**Material supplied**
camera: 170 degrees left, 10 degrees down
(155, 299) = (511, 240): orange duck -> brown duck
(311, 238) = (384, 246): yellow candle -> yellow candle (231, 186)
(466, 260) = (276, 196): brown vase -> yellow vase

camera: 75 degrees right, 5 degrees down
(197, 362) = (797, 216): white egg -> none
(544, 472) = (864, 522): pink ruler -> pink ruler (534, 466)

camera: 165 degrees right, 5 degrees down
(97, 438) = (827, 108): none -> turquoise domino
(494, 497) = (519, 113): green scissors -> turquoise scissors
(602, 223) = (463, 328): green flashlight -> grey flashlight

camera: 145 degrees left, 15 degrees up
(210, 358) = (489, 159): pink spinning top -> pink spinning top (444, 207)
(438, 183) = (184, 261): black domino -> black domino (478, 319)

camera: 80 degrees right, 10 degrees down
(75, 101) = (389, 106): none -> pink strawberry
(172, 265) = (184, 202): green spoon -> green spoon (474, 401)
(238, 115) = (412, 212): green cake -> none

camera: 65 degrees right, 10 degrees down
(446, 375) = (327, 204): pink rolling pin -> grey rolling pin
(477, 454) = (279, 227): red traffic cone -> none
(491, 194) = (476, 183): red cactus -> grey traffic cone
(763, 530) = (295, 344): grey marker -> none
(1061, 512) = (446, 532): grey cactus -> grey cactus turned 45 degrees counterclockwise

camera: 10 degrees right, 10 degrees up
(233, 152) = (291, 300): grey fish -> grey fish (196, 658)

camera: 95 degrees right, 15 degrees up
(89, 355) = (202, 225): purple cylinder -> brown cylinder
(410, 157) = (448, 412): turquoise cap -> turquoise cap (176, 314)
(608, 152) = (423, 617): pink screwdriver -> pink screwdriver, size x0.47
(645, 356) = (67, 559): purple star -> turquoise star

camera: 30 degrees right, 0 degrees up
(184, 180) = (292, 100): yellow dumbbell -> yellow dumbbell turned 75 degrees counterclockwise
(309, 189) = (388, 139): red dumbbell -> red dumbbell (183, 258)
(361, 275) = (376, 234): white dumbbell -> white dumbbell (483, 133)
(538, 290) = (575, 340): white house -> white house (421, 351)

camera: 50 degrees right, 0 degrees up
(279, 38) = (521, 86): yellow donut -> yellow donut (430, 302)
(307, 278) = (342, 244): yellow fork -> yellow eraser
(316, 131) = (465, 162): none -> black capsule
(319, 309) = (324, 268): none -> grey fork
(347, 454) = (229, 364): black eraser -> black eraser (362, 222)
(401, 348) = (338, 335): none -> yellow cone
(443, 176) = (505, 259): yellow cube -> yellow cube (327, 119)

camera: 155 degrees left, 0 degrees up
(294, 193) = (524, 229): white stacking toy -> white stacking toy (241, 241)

**What needs to be done**
Where a line in the entries holds the word "white", copy that line.

**Solution for this task**
(197, 362) = (797, 216): white egg -> none
(361, 275) = (376, 234): white dumbbell -> white dumbbell (483, 133)
(538, 290) = (575, 340): white house -> white house (421, 351)
(294, 193) = (524, 229): white stacking toy -> white stacking toy (241, 241)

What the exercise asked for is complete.